Required task: Pull out every line in the listing below that contains the string "place", and copy each of those lines in full.

[BEGIN Records for the task]

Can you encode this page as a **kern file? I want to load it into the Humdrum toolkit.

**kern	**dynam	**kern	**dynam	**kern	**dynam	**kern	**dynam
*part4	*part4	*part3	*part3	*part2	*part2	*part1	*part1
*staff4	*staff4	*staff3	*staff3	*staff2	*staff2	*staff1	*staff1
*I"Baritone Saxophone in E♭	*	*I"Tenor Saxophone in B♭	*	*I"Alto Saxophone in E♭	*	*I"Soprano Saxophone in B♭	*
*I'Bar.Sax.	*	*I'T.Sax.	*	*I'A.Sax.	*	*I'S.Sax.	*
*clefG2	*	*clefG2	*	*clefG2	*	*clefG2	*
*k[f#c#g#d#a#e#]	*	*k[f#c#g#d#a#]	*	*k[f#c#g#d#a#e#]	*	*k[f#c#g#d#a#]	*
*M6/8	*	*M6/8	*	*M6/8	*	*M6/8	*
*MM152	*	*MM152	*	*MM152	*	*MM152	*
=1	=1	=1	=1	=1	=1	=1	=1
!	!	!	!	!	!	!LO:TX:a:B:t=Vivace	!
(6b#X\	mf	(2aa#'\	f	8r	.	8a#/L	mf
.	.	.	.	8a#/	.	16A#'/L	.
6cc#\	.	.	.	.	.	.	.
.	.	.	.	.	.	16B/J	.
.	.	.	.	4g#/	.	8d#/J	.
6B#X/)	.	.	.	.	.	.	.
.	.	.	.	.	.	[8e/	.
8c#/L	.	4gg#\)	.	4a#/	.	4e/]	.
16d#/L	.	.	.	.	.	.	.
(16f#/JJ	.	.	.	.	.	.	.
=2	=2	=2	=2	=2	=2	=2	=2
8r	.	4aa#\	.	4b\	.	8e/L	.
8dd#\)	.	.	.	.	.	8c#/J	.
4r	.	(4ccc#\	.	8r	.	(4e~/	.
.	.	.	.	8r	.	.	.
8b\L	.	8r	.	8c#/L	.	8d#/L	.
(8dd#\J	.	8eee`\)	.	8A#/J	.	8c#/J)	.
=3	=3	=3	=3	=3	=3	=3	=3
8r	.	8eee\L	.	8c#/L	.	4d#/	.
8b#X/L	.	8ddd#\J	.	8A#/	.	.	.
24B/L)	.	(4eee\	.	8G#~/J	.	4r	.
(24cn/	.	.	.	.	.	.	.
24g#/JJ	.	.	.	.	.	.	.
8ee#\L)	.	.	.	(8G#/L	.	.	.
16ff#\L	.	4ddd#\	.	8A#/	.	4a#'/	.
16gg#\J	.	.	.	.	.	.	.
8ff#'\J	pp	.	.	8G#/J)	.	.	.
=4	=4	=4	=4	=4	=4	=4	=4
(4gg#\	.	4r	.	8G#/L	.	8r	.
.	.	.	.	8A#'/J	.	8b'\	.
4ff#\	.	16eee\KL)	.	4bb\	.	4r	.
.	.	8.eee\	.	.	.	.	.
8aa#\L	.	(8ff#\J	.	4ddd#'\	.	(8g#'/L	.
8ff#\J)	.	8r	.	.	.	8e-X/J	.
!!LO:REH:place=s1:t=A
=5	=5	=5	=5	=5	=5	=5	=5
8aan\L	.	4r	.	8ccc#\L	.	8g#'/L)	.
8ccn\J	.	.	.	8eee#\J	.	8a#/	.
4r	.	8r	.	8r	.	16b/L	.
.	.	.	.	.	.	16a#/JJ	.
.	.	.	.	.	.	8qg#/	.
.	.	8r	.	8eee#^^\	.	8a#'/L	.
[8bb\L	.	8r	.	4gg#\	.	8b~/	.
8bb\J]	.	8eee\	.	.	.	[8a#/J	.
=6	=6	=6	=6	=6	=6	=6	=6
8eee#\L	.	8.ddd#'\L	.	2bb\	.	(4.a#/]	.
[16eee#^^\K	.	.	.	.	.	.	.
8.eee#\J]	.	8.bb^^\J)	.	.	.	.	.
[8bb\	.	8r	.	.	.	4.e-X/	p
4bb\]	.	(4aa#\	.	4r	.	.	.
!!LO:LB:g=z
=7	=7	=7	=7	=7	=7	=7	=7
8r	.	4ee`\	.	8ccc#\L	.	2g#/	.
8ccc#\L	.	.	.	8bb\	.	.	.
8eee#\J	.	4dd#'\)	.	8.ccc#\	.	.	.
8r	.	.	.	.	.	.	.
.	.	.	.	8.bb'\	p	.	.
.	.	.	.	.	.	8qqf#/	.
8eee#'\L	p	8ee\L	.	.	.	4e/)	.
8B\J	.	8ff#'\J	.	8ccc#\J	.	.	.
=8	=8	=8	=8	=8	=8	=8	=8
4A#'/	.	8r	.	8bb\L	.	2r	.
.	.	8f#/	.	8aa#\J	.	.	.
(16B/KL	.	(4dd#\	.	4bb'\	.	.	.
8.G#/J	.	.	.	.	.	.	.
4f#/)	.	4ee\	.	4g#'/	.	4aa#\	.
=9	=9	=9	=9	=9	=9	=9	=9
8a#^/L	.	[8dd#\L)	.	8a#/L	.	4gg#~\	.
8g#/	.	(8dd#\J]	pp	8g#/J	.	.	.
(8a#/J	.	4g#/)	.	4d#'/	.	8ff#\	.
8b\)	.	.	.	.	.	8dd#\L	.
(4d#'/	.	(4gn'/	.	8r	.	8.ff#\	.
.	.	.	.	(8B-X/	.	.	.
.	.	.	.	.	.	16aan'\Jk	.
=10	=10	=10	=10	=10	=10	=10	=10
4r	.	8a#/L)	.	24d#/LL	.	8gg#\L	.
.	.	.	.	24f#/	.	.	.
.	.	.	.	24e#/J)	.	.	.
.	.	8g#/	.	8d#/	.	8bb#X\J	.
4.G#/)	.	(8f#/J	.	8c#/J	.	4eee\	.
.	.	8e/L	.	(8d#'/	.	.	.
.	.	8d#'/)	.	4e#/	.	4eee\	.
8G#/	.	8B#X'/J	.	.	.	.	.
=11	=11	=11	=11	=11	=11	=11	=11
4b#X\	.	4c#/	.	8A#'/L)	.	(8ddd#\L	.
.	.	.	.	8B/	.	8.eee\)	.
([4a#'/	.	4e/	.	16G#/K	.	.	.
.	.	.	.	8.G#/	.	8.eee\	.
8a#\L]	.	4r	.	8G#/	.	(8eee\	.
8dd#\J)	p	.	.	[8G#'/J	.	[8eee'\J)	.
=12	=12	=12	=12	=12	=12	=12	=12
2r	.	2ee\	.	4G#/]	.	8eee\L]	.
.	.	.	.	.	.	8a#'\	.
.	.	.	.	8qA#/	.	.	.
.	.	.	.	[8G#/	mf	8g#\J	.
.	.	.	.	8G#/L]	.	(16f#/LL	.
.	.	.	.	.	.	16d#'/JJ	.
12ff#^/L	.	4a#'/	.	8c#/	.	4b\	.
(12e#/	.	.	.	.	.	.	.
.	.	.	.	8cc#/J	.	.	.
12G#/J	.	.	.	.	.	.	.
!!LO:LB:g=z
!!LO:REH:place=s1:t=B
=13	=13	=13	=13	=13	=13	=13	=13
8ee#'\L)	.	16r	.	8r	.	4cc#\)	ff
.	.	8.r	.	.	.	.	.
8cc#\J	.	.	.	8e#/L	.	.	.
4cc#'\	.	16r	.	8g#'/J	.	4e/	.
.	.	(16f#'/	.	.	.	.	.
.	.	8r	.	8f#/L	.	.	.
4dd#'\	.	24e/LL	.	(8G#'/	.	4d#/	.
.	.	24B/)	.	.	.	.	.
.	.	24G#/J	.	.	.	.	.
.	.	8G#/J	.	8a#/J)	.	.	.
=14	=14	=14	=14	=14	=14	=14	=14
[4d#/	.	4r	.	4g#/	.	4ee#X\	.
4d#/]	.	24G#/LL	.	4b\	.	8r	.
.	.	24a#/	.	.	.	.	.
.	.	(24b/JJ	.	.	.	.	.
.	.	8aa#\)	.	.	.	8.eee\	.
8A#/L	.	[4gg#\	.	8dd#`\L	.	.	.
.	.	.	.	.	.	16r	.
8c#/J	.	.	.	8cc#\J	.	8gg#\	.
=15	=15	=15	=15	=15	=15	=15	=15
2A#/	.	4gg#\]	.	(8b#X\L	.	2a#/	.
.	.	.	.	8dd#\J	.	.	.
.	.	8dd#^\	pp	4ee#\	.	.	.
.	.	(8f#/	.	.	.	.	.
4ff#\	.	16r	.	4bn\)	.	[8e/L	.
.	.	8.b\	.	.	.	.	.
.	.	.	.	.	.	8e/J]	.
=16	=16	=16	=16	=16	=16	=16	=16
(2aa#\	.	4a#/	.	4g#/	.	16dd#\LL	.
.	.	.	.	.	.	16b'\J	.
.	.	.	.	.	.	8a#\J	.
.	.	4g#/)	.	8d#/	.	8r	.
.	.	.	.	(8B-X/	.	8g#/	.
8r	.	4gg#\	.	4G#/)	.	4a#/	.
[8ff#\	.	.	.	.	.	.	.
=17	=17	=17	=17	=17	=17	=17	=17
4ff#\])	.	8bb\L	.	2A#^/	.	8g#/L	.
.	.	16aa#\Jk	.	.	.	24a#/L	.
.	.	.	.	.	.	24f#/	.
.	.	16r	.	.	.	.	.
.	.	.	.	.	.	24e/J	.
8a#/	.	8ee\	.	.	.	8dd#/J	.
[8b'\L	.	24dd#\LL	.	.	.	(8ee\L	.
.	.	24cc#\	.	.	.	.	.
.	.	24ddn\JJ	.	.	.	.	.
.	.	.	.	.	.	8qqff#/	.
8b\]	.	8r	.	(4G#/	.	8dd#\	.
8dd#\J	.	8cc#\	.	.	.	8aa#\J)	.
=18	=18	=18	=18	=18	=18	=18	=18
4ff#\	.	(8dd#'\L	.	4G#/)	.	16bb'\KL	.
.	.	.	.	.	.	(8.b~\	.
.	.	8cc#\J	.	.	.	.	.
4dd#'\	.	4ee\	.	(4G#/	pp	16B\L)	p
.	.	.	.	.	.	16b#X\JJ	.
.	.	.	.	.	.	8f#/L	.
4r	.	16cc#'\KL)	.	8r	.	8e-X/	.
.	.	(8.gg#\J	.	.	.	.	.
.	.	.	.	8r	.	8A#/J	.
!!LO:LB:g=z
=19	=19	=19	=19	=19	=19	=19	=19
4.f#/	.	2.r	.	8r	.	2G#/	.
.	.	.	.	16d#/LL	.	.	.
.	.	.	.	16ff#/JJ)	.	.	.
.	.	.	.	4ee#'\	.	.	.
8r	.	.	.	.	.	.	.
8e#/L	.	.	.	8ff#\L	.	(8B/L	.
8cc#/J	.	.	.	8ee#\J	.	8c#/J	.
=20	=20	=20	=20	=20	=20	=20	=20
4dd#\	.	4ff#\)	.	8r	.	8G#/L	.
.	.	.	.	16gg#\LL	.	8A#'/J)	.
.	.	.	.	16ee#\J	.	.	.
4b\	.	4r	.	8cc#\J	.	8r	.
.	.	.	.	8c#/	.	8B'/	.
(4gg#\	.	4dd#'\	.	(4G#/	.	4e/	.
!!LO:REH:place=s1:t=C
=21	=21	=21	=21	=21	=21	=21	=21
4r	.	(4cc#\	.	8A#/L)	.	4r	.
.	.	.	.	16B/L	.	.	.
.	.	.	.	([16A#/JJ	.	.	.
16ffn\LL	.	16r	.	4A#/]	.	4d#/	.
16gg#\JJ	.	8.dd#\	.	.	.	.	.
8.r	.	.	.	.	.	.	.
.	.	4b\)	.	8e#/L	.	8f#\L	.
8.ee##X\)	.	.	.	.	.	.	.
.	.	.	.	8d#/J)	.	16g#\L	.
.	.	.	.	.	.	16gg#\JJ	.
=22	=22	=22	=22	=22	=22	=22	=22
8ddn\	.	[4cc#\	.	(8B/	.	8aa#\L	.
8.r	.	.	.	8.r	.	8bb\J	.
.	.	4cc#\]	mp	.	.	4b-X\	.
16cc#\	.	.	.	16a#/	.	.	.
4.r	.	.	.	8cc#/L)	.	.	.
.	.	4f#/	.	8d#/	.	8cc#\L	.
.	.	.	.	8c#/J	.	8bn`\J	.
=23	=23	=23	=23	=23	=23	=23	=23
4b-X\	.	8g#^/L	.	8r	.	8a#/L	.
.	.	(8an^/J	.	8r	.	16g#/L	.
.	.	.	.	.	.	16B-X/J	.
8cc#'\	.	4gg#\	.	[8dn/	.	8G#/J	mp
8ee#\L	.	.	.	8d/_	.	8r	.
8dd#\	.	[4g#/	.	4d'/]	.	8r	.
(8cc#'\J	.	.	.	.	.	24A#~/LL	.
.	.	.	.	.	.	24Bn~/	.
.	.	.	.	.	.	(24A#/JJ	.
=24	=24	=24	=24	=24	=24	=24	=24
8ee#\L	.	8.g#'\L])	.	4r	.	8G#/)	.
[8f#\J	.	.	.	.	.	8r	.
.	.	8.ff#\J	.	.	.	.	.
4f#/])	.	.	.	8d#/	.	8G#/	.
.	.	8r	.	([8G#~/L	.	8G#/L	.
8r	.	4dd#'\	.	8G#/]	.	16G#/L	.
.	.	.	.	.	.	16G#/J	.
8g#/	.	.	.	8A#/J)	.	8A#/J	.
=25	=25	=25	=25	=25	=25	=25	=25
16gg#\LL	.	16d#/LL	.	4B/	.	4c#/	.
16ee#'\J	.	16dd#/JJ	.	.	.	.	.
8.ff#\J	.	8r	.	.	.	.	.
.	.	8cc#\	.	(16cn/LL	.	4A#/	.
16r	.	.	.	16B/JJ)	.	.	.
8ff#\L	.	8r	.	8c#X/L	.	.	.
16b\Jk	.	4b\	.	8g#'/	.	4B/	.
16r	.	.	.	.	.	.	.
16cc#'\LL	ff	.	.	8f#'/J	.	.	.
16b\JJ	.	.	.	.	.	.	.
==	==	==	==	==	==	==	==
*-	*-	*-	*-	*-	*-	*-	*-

[END Records for the task]

Answer to the problem:
!!LO:REH:place=s1:t=A
!!LO:REH:place=s1:t=B
!!LO:REH:place=s1:t=C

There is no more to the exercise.